Segment Start: ENTRIES SUPPLIED
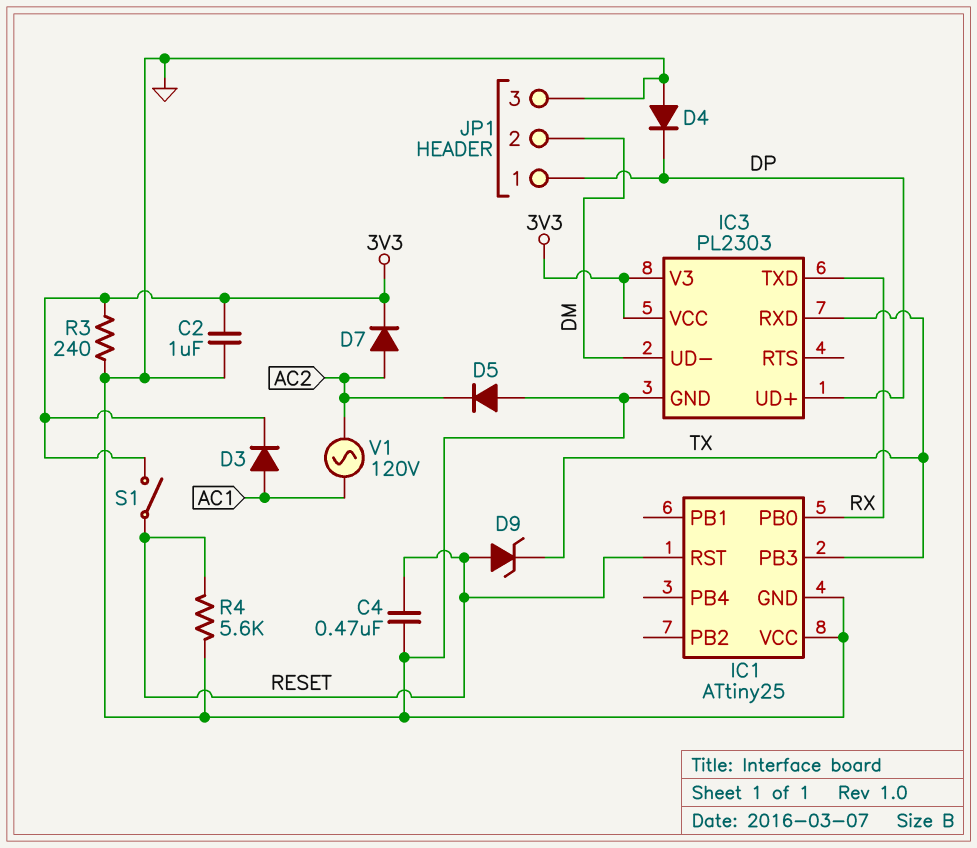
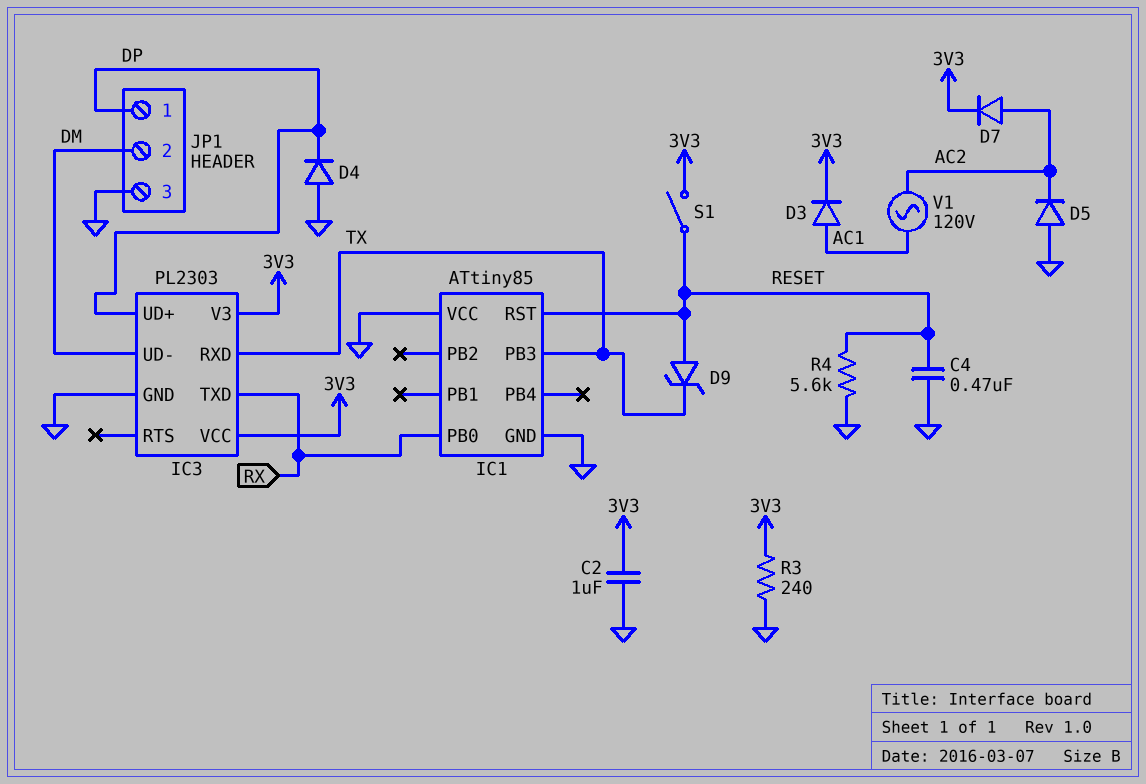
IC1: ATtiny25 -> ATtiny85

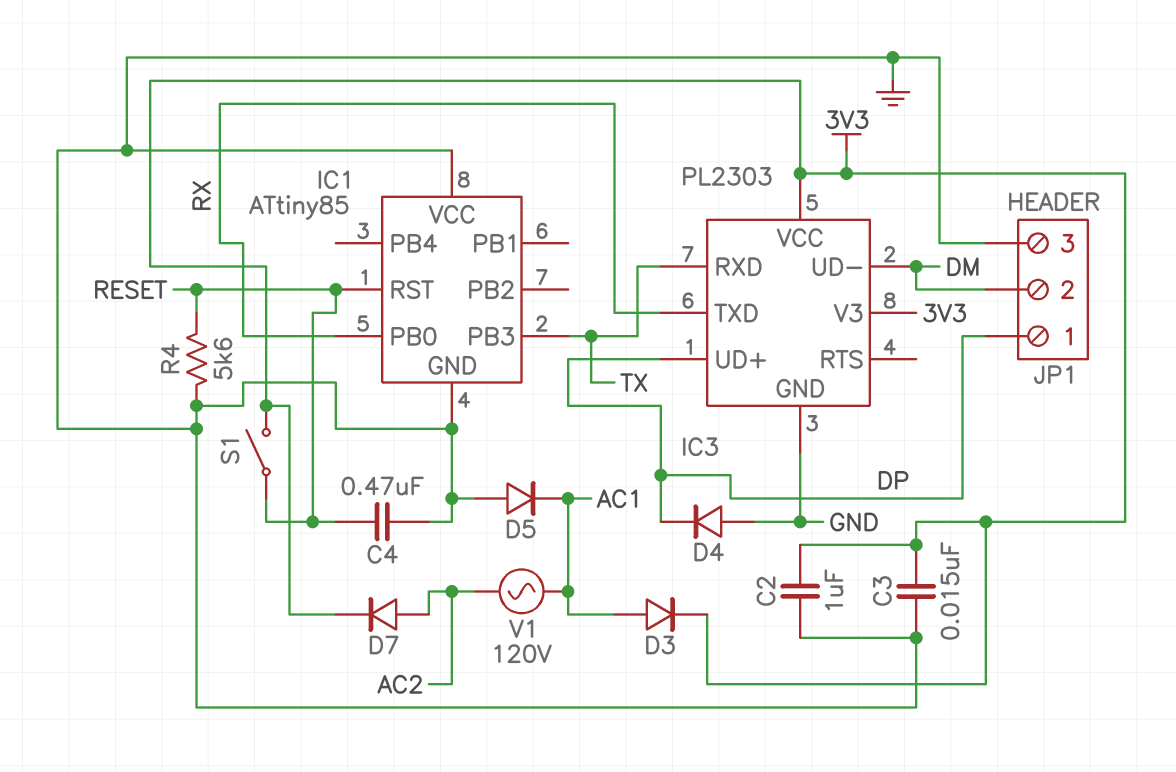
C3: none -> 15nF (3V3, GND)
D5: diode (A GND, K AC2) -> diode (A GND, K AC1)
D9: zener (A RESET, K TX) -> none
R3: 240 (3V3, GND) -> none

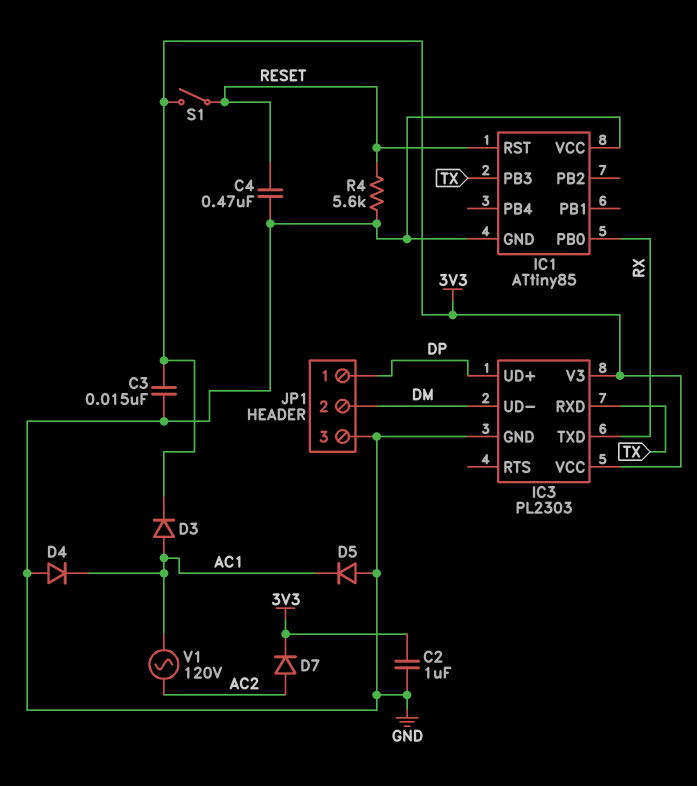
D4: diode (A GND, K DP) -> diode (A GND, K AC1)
Segment End: ENTRIES SUPPLIED
▸ **EXERCISE BRIEF**: Retype the records above exactly, leaving every picture out of your copy.

▸ **EXPECTED ANSWER**:
IC1: ATtiny25 -> ATtiny85

C3: none -> 15nF (3V3, GND)
D5: diode (A GND, K AC2) -> diode (A GND, K AC1)
D9: zener (A RESET, K TX) -> none
R3: 240 (3V3, GND) -> none

D4: diode (A GND, K DP) -> diode (A GND, K AC1)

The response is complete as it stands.